■ **Instructions for the task**: Where the records below begin, start copying, and stop after the line that contains "planche à découper [vert] (no. 3 from left) centre"; reproduce every line exactly but omit pictures.

■ **Raw data**:
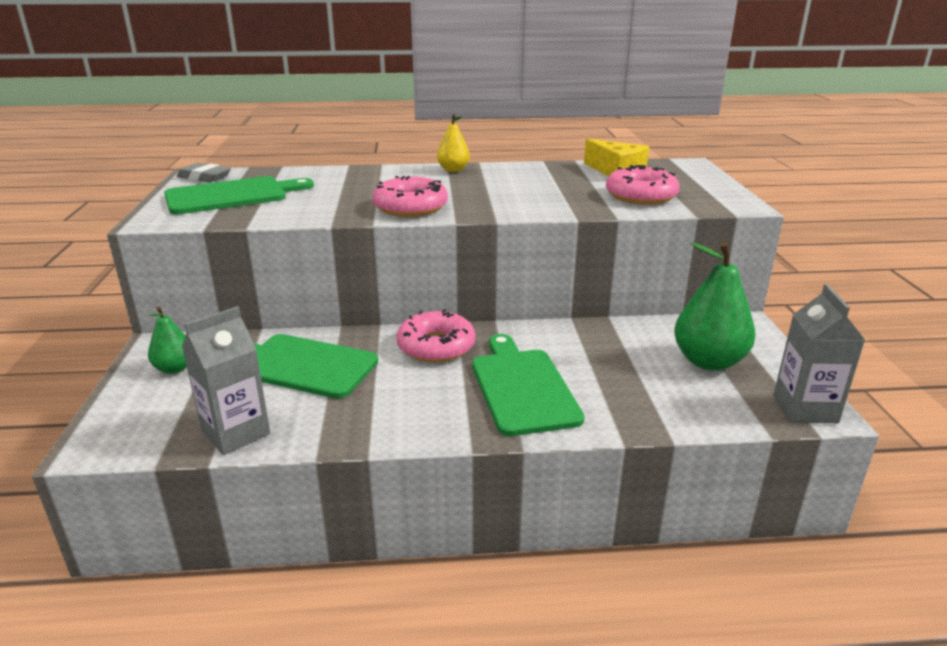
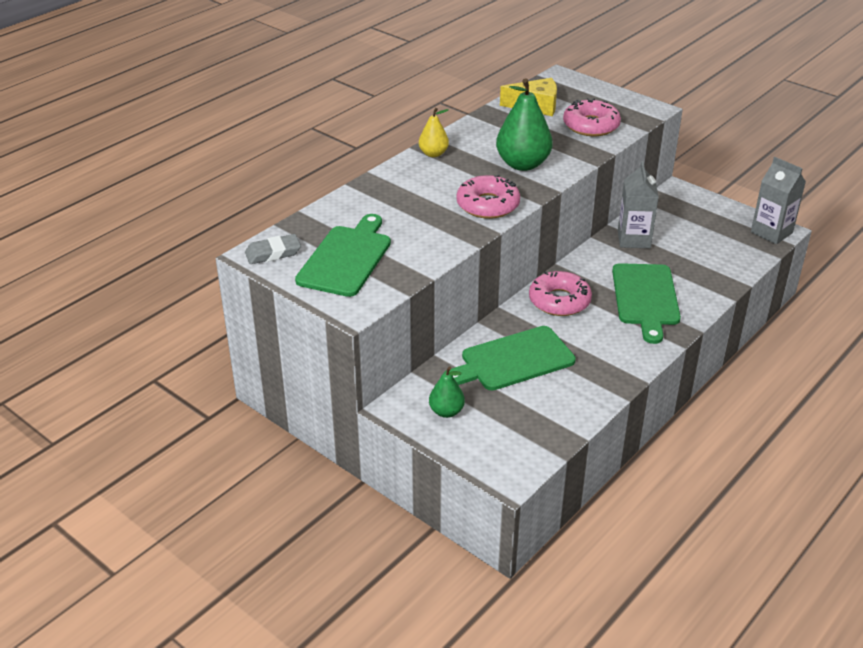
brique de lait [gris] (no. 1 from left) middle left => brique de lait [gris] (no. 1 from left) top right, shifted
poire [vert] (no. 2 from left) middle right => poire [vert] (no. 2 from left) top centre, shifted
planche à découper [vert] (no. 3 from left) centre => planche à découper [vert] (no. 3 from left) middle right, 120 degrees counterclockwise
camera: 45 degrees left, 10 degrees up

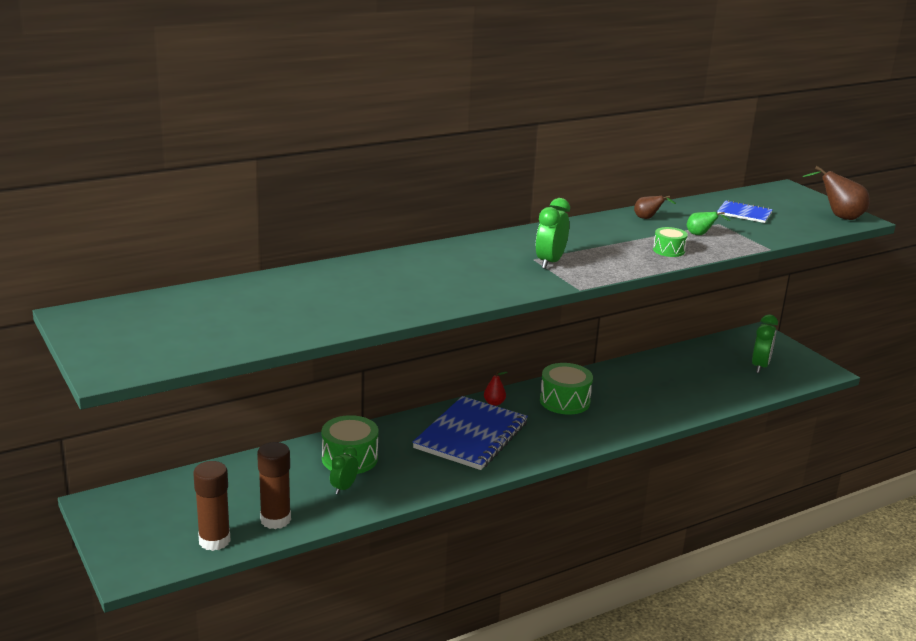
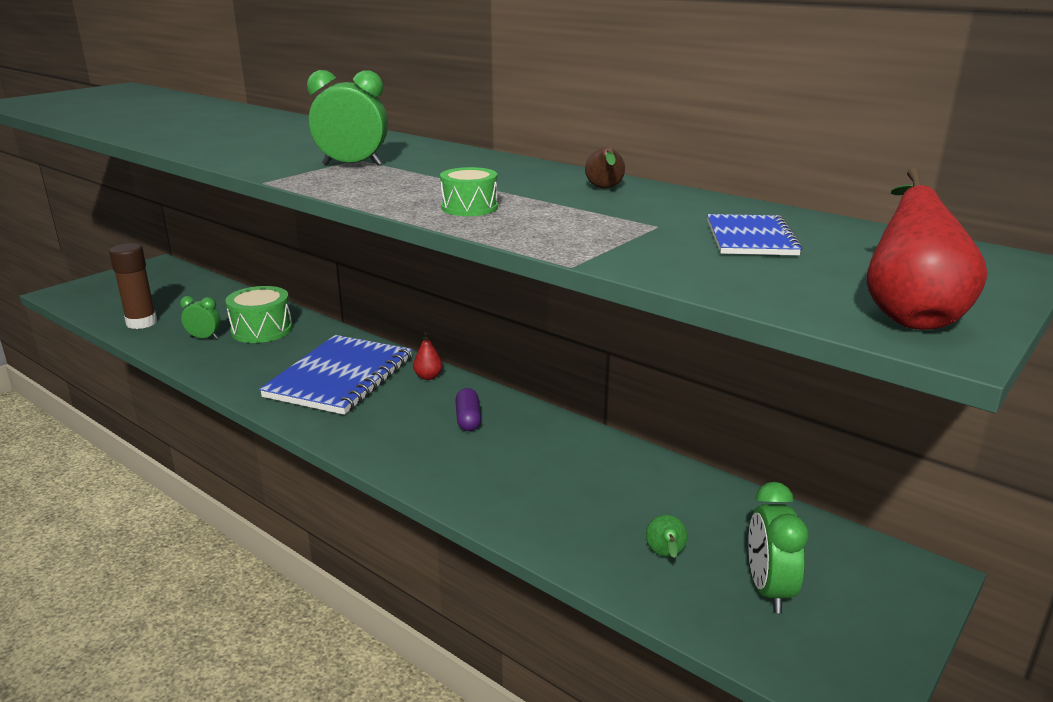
bâton de colle [marron] (no. 1 from left) bottom left => nothing
poire [vert] middle right => poire [vert] bottom centre, shifted
tambour [vert] (no. 2 from left) centre => gélule [violet] centre
poire [marron] (no. 2 from left) top right => poire [rouge] (no. 2 from left) middle right
carnet [bleu] (no. 1 from left) bottom centre => carnet [bleu] (no. 1 from left) middle left, 75 degrees counterclockwise
réveil [vert] (no. 3 from left) middle right => réveil [vert] (no. 3 from left) bottom right, 90 degrees clockwise
camera: 70 degrees right, 0 degrees up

■ **Written response**:
brique de lait [gris] (no. 1 from left) middle left => brique de lait [gris] (no. 1 from left) top right, shifted
poire [vert] (no. 2 from left) middle right => poire [vert] (no. 2 from left) top centre, shifted
planche à découper [vert] (no. 3 from left) centre => planche à découper [vert] (no. 3 from left) middle right, 120 degrees counterclockwise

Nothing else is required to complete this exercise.